| Prompt |
Please copy out every one of the following items word for word, leaving out the pictures.

## Begin Record list

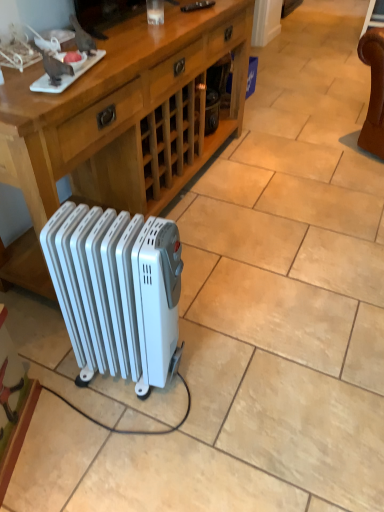
I want to click on vacant space to the right of wooden desk at center, so click(x=283, y=203).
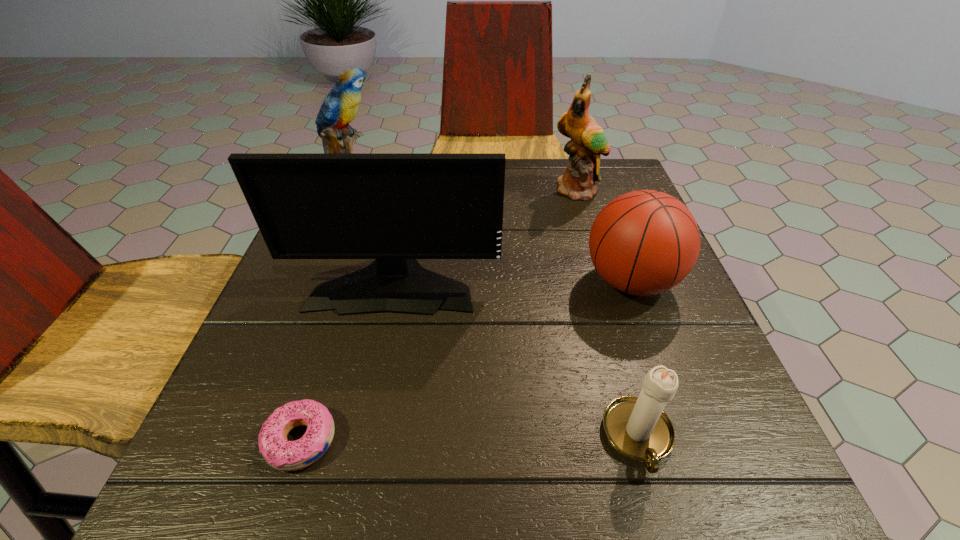
The width and height of the screenshot is (960, 540). Identify the location of object present at the near left corner. (281, 454).

Where is `object located in the far right corner section of the desktop`? Image resolution: width=960 pixels, height=540 pixels. object located in the far right corner section of the desktop is located at coordinates (588, 142).

Where is `object present at the near right corner`? Image resolution: width=960 pixels, height=540 pixels. object present at the near right corner is located at coordinates (637, 427).

Find the location of a particular element. The height and width of the screenshot is (540, 960). free location at the far edge of the desktop is located at coordinates (522, 179).

In order to click on free space at the near edge of the desktop in this screenshot , I will do `click(528, 496)`.

This screenshot has width=960, height=540. I want to click on vacant space at the left edge of the desktop, so click(270, 396).

Find the location of a particular element. vacant space at the right edge of the desktop is located at coordinates (661, 316).

Locate an element on the screen. The image size is (960, 540). vacant space at the near left corner is located at coordinates tap(260, 487).

Where is `vacant space at the far right corner`? This screenshot has width=960, height=540. vacant space at the far right corner is located at coordinates (612, 165).

Where is `free space at the near right corner of the desktop`? The width and height of the screenshot is (960, 540). free space at the near right corner of the desktop is located at coordinates point(758,489).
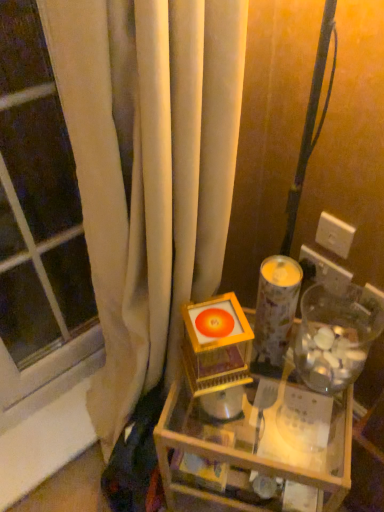
Question: Is transparent plastic jar at right thinner than transparent glass window at left?

Choices:
 (A) no
 (B) yes

Answer: (A)

Question: From the image's perspective, does transparent plastic jar at right appear lower than transparent glass window at left?

Choices:
 (A) no
 (B) yes

Answer: (B)

Question: Is transparent plastic jar at right closer to camera compared to transparent glass window at left?

Choices:
 (A) no
 (B) yes

Answer: (A)

Question: Is transparent plastic jar at right oriented away from transparent glass window at left?

Choices:
 (A) yes
 (B) no

Answer: (B)

Question: Can you confirm if transparent plastic jar at right is shorter than transparent glass window at left?

Choices:
 (A) no
 (B) yes

Answer: (B)

Question: From the image's perspective, would you say transparent plastic jar at right is positioned over transparent glass window at left?

Choices:
 (A) no
 (B) yes

Answer: (A)

Question: Is white plastic electric outlet at upper right, the 2th electric outlet viewed from the top, taller than orange glossy disc at center?

Choices:
 (A) yes
 (B) no

Answer: (B)

Question: From a real-world perspective, is white plastic electric outlet at upper right, the 2th electric outlet viewed from the top, beneath orange glossy disc at center?

Choices:
 (A) yes
 (B) no

Answer: (A)

Question: Is white plastic electric outlet at upper right, the 2th electric outlet viewed from the top, next to orange glossy disc at center?

Choices:
 (A) yes
 (B) no

Answer: (B)

Question: Is white plastic electric outlet at upper right, the first electric outlet in the bottom-to-top sequence, thinner than orange glossy disc at center?

Choices:
 (A) no
 (B) yes

Answer: (B)

Question: Is white plastic electric outlet at upper right, the first electric outlet in the bottom-to-top sequence, further to camera compared to orange glossy disc at center?

Choices:
 (A) no
 (B) yes

Answer: (B)

Question: Is white plastic electric outlet at upper right, the first electric outlet in the bottom-to-top sequence, oriented away from orange glossy disc at center?

Choices:
 (A) no
 (B) yes

Answer: (A)

Question: Is patterned paper candle holder at center bigger than wooden table at center?

Choices:
 (A) yes
 (B) no

Answer: (B)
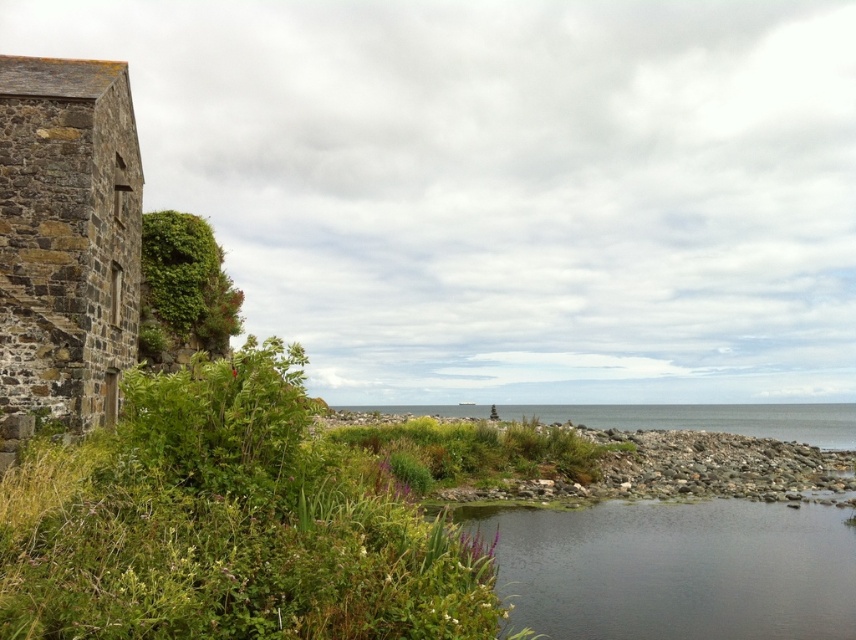
Question: Which point is closer to the camera taking this photo?

Choices:
 (A) (805, 433)
 (B) (645, 547)

Answer: (B)

Question: Is clear water at lower center below clear water at center?

Choices:
 (A) yes
 (B) no

Answer: (B)

Question: Can you confirm if clear water at lower center is positioned below clear water at center?

Choices:
 (A) yes
 (B) no

Answer: (B)

Question: Does clear water at lower center appear under clear water at center?

Choices:
 (A) no
 (B) yes

Answer: (A)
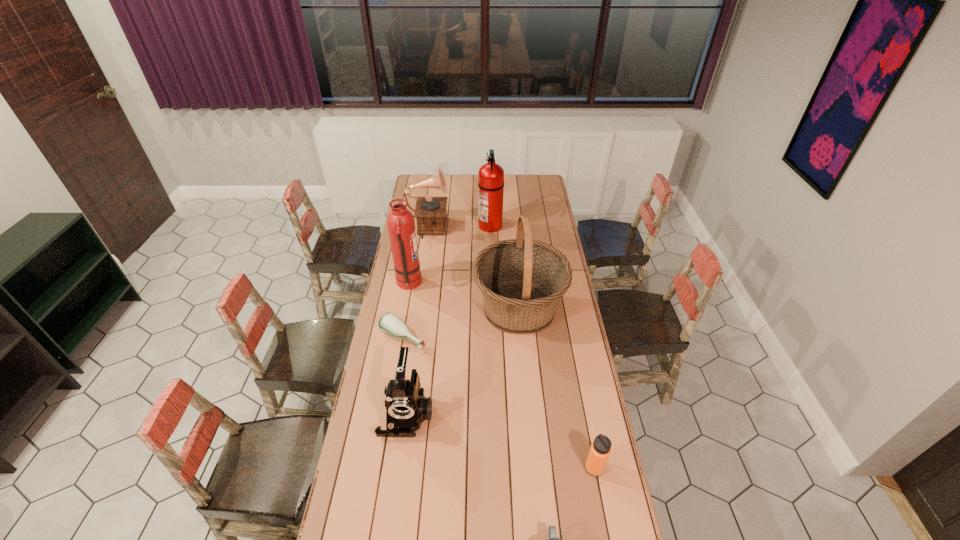
Locate an element on the screen. free space that satisfies the following two spatial constraints: 1. on the horn of the basket; 2. on the left side of the record player is located at coordinates (415, 308).

Where is `free region that satisfies the following two spatial constraints: 1. on the lens mount of the fourth shortest object; 2. on the left side of the thermos bottle`? The width and height of the screenshot is (960, 540). free region that satisfies the following two spatial constraints: 1. on the lens mount of the fourth shortest object; 2. on the left side of the thermos bottle is located at coordinates (399, 468).

The height and width of the screenshot is (540, 960). I want to click on free space that satisfies the following two spatial constraints: 1. on the horn of the basket; 2. on the right side of the record player, so click(x=415, y=308).

This screenshot has height=540, width=960. Find the location of `vacant area in the image that satisfies the following two spatial constraints: 1. at the nozzle of the basket; 2. on the right side of the right fire extinguisher`. vacant area in the image that satisfies the following two spatial constraints: 1. at the nozzle of the basket; 2. on the right side of the right fire extinguisher is located at coordinates (492, 308).

You are a GUI agent. You are given a task and a screenshot of the screen. Output one action in this format:
    pyautogui.click(x=<x>, y=<y>)
    Task: Click on the free space that satisfies the following two spatial constraints: 1. on the back side of the sixth tallest object; 2. on the horn of the record player
    This screenshot has width=960, height=540.
    Given the screenshot: What is the action you would take?
    pyautogui.click(x=548, y=231)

## End Record list

| Answer below |
I want to click on vacant space to the right of wooden desk at center, so click(x=283, y=203).
The width and height of the screenshot is (960, 540). Identify the location of object present at the near left corner. (281, 454).

Where is `object located in the far right corner section of the desktop`? Image resolution: width=960 pixels, height=540 pixels. object located in the far right corner section of the desktop is located at coordinates (588, 142).

Where is `object present at the near right corner`? Image resolution: width=960 pixels, height=540 pixels. object present at the near right corner is located at coordinates (637, 427).

Find the location of a particular element. The height and width of the screenshot is (540, 960). free location at the far edge of the desktop is located at coordinates (522, 179).

In order to click on free space at the near edge of the desktop in this screenshot , I will do `click(528, 496)`.

This screenshot has width=960, height=540. I want to click on vacant space at the left edge of the desktop, so click(270, 396).

Find the location of a particular element. vacant space at the right edge of the desktop is located at coordinates (661, 316).

Locate an element on the screen. The image size is (960, 540). vacant space at the near left corner is located at coordinates tap(260, 487).

Where is `vacant space at the far right corner`? This screenshot has width=960, height=540. vacant space at the far right corner is located at coordinates (612, 165).

Where is `free space at the near right corner of the desktop`? The width and height of the screenshot is (960, 540). free space at the near right corner of the desktop is located at coordinates point(758,489).
Question: Is transparent plastic jar at right thinner than transparent glass window at left?

Choices:
 (A) no
 (B) yes

Answer: (A)

Question: From the image's perspective, does transparent plastic jar at right appear lower than transparent glass window at left?

Choices:
 (A) no
 (B) yes

Answer: (B)

Question: Is transparent plastic jar at right closer to camera compared to transparent glass window at left?

Choices:
 (A) no
 (B) yes

Answer: (A)

Question: Is transparent plastic jar at right oriented away from transparent glass window at left?

Choices:
 (A) yes
 (B) no

Answer: (B)

Question: Can you confirm if transparent plastic jar at right is shorter than transparent glass window at left?

Choices:
 (A) no
 (B) yes

Answer: (B)

Question: From the image's perspective, would you say transparent plastic jar at right is positioned over transparent glass window at left?

Choices:
 (A) no
 (B) yes

Answer: (A)

Question: Is white plastic electric outlet at upper right, the 2th electric outlet viewed from the top, taller than orange glossy disc at center?

Choices:
 (A) yes
 (B) no

Answer: (B)

Question: From a real-world perspective, is white plastic electric outlet at upper right, the 2th electric outlet viewed from the top, beneath orange glossy disc at center?

Choices:
 (A) yes
 (B) no

Answer: (A)

Question: Is white plastic electric outlet at upper right, the 2th electric outlet viewed from the top, next to orange glossy disc at center?

Choices:
 (A) yes
 (B) no

Answer: (B)

Question: Is white plastic electric outlet at upper right, the first electric outlet in the bottom-to-top sequence, thinner than orange glossy disc at center?

Choices:
 (A) no
 (B) yes

Answer: (B)

Question: Is white plastic electric outlet at upper right, the first electric outlet in the bottom-to-top sequence, further to camera compared to orange glossy disc at center?

Choices:
 (A) no
 (B) yes

Answer: (B)

Question: Is white plastic electric outlet at upper right, the first electric outlet in the bottom-to-top sequence, oriented away from orange glossy disc at center?

Choices:
 (A) no
 (B) yes

Answer: (A)

Question: Is patterned paper candle holder at center bigger than wooden table at center?

Choices:
 (A) yes
 (B) no

Answer: (B)
Question: Which point is closer to the camera taking this photo?

Choices:
 (A) (805, 433)
 (B) (645, 547)

Answer: (B)

Question: Is clear water at lower center below clear water at center?

Choices:
 (A) yes
 (B) no

Answer: (B)

Question: Can you confirm if clear water at lower center is positioned below clear water at center?

Choices:
 (A) yes
 (B) no

Answer: (B)

Question: Does clear water at lower center appear under clear water at center?

Choices:
 (A) no
 (B) yes

Answer: (A)
Locate an element on the screen. free space that satisfies the following two spatial constraints: 1. on the horn of the basket; 2. on the left side of the record player is located at coordinates (415, 308).

Where is `free region that satisfies the following two spatial constraints: 1. on the lens mount of the fourth shortest object; 2. on the left side of the thermos bottle`? The width and height of the screenshot is (960, 540). free region that satisfies the following two spatial constraints: 1. on the lens mount of the fourth shortest object; 2. on the left side of the thermos bottle is located at coordinates (399, 468).

The height and width of the screenshot is (540, 960). I want to click on free space that satisfies the following two spatial constraints: 1. on the horn of the basket; 2. on the right side of the record player, so click(x=415, y=308).

This screenshot has height=540, width=960. Find the location of `vacant area in the image that satisfies the following two spatial constraints: 1. at the nozzle of the basket; 2. on the right side of the right fire extinguisher`. vacant area in the image that satisfies the following two spatial constraints: 1. at the nozzle of the basket; 2. on the right side of the right fire extinguisher is located at coordinates (492, 308).

You are a GUI agent. You are given a task and a screenshot of the screen. Output one action in this format:
    pyautogui.click(x=<x>, y=<y>)
    Task: Click on the free space that satisfies the following two spatial constraints: 1. on the back side of the sixth tallest object; 2. on the horn of the record player
    This screenshot has width=960, height=540.
    Given the screenshot: What is the action you would take?
    pyautogui.click(x=548, y=231)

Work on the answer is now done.